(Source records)

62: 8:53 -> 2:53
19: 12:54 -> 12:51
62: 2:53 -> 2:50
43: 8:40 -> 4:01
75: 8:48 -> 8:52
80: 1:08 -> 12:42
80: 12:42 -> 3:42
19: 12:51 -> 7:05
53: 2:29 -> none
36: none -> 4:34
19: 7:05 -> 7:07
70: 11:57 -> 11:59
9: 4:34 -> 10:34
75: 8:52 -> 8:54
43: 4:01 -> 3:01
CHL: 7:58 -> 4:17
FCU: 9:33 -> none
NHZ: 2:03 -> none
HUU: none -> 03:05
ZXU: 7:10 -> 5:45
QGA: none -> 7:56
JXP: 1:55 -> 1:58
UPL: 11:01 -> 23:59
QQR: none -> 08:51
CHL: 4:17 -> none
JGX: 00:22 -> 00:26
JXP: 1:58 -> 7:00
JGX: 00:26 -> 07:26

---

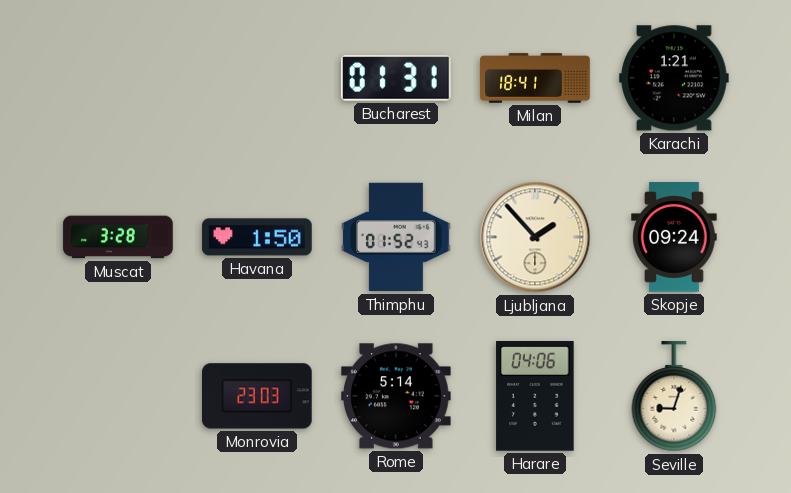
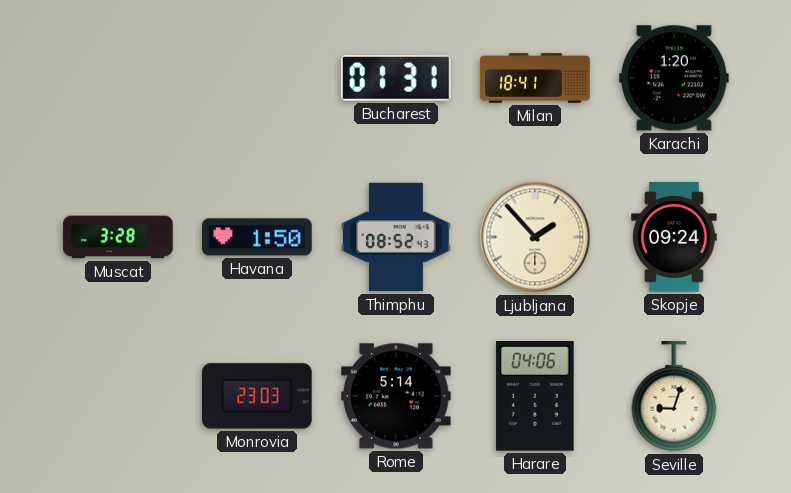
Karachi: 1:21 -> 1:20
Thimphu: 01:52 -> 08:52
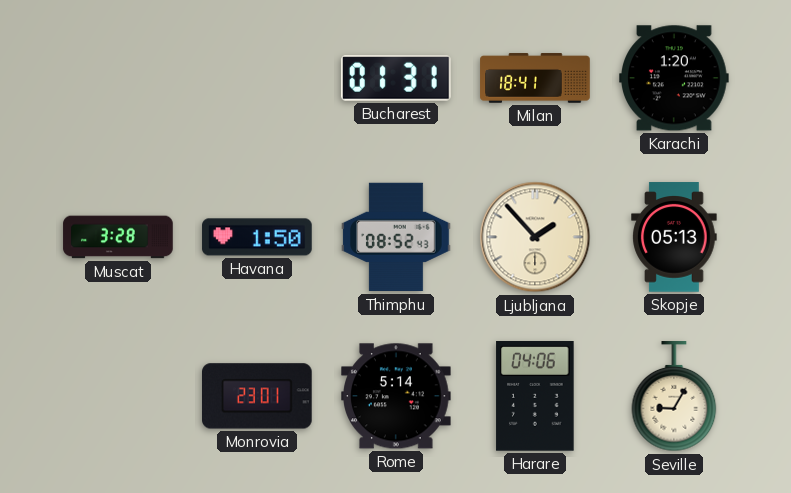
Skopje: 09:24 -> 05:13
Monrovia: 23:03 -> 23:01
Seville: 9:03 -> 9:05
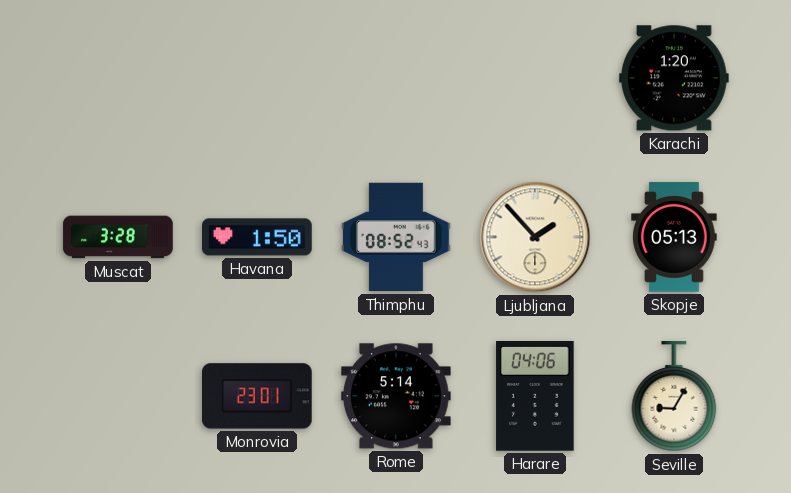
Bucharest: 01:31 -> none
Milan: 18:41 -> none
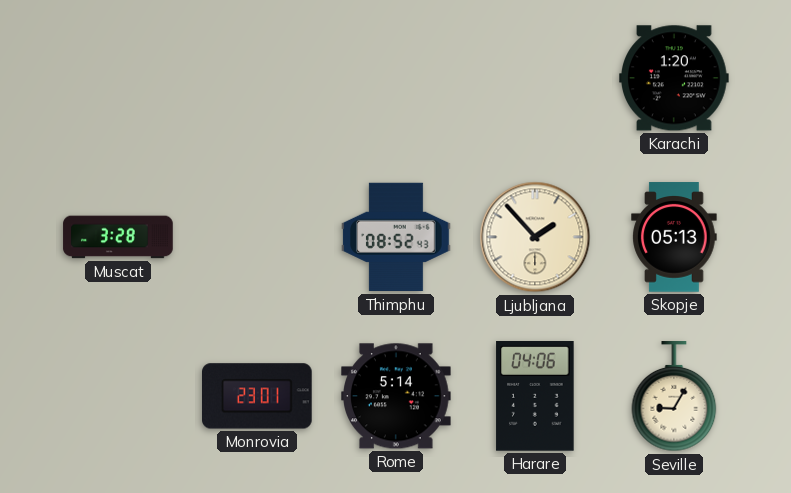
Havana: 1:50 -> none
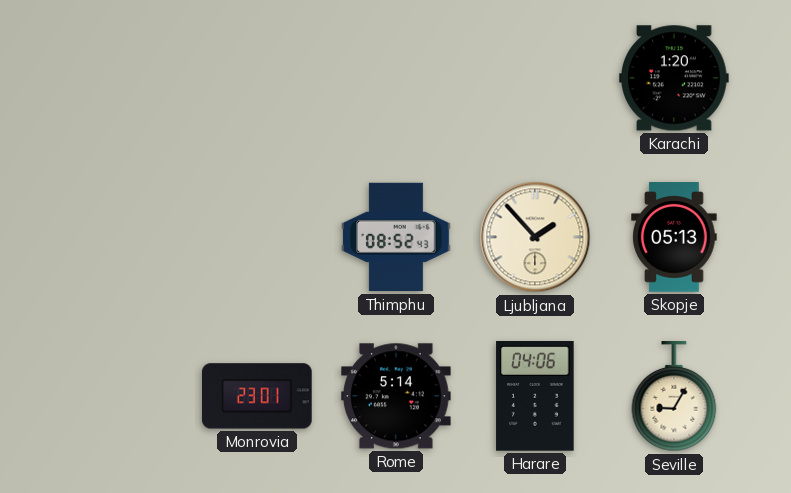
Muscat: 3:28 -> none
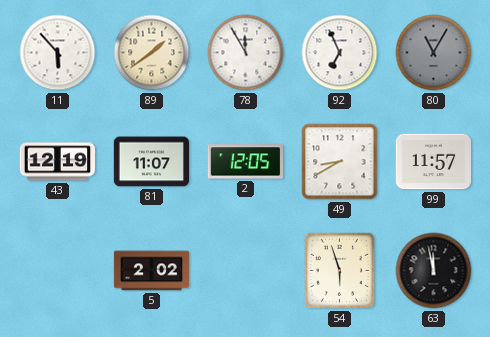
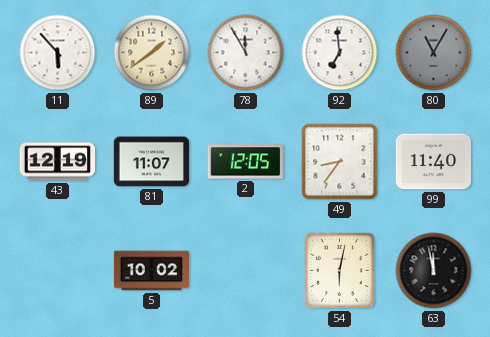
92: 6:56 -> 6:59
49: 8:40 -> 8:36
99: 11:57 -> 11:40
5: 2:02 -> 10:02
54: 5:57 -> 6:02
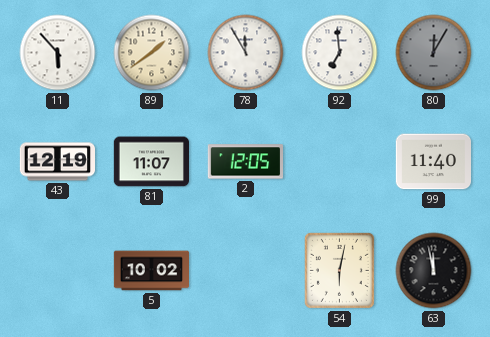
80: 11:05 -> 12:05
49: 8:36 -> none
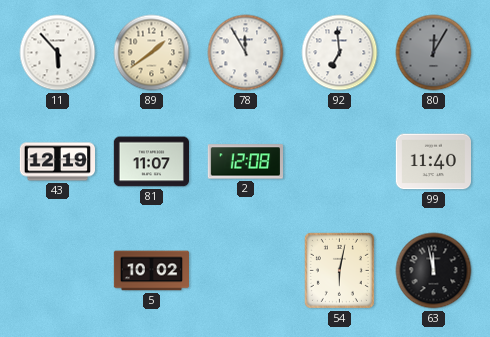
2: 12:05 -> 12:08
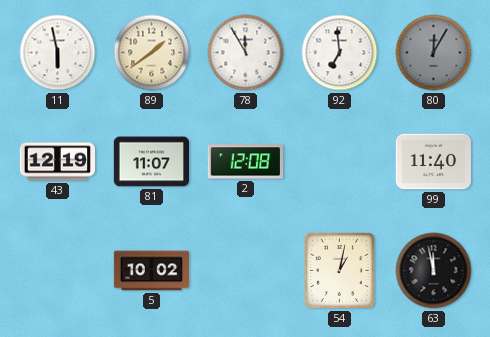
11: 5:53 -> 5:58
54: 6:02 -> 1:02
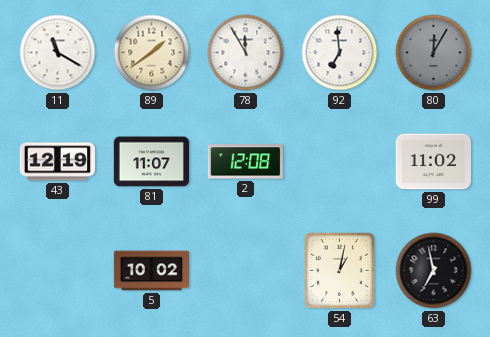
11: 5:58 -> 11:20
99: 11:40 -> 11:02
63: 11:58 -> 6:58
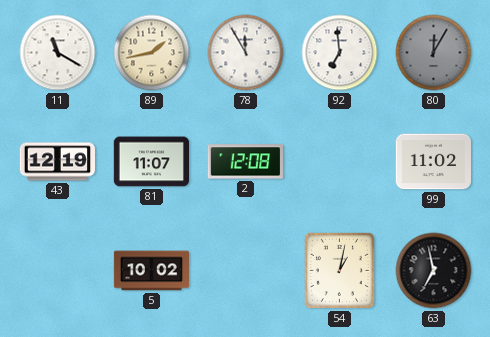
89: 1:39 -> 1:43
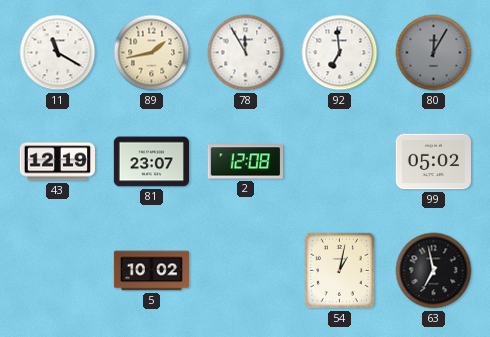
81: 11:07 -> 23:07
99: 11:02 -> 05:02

## GIVEN TASK
Reproduce word for word the entries between the line containing "62: 8:53 -> 2:53" and the line containing "JGX: 00:26 -> 07:26", inclusive.

## THE COMPLETED TASK
62: 8:53 -> 2:53
19: 12:54 -> 12:51
62: 2:53 -> 2:50
43: 8:40 -> 4:01
75: 8:48 -> 8:52
80: 1:08 -> 12:42
80: 12:42 -> 3:42
19: 12:51 -> 7:05
53: 2:29 -> none
36: none -> 4:34
19: 7:05 -> 7:07
70: 11:57 -> 11:59
9: 4:34 -> 10:34
75: 8:52 -> 8:54
43: 4:01 -> 3:01
CHL: 7:58 -> 4:17
FCU: 9:33 -> none
NHZ: 2:03 -> none
HUU: none -> 03:05
ZXU: 7:10 -> 5:45
QGA: none -> 7:56
JXP: 1:55 -> 1:58
UPL: 11:01 -> 23:59
QQR: none -> 08:51
CHL: 4:17 -> none
JGX: 00:22 -> 00:26
JXP: 1:58 -> 7:00
JGX: 00:26 -> 07:26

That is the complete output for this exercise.